= Work instruction =
What lines below mention the word "VBAT"? Copy each one.

= Records for the exercise =
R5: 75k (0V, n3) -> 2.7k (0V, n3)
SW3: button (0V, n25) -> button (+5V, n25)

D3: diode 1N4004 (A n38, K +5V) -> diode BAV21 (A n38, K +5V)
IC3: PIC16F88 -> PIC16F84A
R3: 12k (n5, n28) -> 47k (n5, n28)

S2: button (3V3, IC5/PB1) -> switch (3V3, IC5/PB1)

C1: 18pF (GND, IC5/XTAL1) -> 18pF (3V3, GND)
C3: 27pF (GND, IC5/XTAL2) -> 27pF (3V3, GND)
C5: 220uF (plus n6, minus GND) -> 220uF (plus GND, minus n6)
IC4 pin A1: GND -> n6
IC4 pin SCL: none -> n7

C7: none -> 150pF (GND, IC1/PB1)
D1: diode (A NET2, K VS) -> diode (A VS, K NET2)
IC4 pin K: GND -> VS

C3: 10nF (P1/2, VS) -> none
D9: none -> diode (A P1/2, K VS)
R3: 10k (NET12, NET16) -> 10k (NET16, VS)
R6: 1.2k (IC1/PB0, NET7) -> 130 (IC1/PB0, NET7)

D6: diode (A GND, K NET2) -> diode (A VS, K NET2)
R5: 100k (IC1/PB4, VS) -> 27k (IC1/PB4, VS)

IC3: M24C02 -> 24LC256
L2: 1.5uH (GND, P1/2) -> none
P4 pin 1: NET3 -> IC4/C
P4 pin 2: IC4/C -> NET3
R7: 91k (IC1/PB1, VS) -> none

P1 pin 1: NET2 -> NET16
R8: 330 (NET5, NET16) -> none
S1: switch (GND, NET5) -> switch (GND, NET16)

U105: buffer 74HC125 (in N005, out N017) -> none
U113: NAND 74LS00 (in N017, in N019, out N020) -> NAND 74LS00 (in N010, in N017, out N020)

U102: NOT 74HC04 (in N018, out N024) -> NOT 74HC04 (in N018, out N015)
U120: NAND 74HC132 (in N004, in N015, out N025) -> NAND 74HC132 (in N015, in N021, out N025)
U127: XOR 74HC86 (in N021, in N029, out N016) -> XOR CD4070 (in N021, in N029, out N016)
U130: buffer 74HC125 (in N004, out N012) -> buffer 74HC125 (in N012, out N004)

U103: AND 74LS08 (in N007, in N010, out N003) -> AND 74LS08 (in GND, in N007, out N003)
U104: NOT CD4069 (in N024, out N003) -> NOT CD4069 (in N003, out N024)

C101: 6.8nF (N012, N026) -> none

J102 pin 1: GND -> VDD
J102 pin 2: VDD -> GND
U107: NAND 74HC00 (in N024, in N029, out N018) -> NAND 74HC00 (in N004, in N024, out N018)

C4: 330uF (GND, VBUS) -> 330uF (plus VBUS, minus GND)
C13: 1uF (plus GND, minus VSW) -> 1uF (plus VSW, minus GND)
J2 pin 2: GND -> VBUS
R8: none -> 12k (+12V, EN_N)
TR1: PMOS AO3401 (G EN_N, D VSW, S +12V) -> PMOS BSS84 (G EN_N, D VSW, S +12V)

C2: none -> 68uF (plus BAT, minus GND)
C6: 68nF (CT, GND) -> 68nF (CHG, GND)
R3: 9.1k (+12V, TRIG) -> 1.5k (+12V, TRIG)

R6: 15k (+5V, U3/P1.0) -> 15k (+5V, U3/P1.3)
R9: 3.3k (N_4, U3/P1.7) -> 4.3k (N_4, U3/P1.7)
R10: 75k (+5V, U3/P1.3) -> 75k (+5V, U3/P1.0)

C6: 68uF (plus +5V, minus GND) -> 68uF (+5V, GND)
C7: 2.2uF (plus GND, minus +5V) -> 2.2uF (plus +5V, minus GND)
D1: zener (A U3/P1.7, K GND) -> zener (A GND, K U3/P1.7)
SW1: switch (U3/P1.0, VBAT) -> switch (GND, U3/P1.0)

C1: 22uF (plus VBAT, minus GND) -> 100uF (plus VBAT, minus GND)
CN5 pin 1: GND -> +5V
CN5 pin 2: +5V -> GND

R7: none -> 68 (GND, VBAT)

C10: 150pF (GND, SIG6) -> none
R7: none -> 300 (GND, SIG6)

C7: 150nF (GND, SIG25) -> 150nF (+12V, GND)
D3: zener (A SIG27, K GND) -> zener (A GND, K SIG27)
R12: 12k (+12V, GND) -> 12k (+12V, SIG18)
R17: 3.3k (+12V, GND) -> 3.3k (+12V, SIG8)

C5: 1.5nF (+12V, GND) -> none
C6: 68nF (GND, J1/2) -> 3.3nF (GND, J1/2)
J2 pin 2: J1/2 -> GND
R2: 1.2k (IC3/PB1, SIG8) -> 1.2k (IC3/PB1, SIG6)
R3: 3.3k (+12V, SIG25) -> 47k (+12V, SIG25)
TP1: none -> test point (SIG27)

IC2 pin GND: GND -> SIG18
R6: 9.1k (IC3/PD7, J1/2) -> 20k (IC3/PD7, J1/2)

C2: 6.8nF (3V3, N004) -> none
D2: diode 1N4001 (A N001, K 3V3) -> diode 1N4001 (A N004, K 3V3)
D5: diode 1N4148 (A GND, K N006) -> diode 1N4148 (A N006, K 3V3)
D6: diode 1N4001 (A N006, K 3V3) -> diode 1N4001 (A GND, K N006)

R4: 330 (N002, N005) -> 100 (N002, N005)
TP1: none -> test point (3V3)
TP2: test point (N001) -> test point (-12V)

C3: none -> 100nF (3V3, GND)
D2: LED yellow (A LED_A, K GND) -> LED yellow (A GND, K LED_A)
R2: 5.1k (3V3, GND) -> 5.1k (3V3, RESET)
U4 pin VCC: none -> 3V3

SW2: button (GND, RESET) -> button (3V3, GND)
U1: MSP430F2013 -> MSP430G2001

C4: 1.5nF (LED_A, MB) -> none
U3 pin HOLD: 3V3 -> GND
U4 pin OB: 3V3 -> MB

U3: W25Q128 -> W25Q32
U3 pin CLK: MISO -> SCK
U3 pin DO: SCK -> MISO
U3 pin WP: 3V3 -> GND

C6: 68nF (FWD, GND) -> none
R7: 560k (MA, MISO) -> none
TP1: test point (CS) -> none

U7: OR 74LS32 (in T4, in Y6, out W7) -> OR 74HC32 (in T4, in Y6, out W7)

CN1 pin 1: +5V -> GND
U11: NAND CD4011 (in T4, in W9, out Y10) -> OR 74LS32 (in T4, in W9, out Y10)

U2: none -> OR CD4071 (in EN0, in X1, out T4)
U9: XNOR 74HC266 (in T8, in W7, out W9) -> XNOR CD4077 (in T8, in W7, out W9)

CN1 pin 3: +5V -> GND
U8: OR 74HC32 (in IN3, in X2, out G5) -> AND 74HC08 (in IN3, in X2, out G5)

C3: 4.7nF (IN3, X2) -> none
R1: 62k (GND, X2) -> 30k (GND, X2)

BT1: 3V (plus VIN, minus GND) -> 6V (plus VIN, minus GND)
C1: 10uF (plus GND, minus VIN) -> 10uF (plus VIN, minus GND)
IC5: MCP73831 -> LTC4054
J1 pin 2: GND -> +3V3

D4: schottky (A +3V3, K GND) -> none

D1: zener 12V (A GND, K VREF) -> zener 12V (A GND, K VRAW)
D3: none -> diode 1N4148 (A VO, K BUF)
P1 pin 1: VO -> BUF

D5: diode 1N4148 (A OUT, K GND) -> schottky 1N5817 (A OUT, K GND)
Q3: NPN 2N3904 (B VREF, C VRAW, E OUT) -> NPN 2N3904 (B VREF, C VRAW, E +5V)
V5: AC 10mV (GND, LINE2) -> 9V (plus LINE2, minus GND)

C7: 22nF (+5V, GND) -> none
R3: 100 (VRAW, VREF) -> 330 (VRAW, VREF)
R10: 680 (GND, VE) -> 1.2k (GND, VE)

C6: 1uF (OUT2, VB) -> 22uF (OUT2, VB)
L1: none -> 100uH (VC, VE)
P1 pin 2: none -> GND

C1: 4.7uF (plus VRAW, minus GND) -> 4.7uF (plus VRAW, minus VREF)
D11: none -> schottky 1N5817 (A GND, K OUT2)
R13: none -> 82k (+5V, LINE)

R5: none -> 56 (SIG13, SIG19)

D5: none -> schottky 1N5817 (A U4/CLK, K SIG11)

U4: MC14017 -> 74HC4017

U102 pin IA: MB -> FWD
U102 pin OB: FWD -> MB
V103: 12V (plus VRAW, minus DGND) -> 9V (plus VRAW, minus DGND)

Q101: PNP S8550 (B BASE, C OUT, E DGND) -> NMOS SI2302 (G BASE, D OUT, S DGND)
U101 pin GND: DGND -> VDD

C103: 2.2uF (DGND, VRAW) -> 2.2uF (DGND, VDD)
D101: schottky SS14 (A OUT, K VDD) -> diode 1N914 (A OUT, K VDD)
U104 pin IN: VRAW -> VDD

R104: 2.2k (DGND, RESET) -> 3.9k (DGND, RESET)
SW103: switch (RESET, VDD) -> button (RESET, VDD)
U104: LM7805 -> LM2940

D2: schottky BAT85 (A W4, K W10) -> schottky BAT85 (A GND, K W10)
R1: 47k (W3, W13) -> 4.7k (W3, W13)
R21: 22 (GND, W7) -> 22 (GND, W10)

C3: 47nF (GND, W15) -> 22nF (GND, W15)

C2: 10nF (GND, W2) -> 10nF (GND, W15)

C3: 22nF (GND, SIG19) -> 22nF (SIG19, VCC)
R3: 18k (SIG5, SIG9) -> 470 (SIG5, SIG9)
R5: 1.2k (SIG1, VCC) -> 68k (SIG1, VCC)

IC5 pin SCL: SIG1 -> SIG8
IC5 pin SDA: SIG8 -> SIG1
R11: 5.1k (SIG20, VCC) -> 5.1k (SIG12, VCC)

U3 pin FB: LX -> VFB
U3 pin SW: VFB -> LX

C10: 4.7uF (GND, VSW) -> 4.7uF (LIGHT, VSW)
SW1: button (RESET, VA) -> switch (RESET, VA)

= Answer =
SW1: switch (U3/P1.0, VBAT) -> switch (GND, U3/P1.0)
C1: 22uF (plus VBAT, minus GND) -> 100uF (plus VBAT, minus GND)
R7: none -> 68 (GND, VBAT)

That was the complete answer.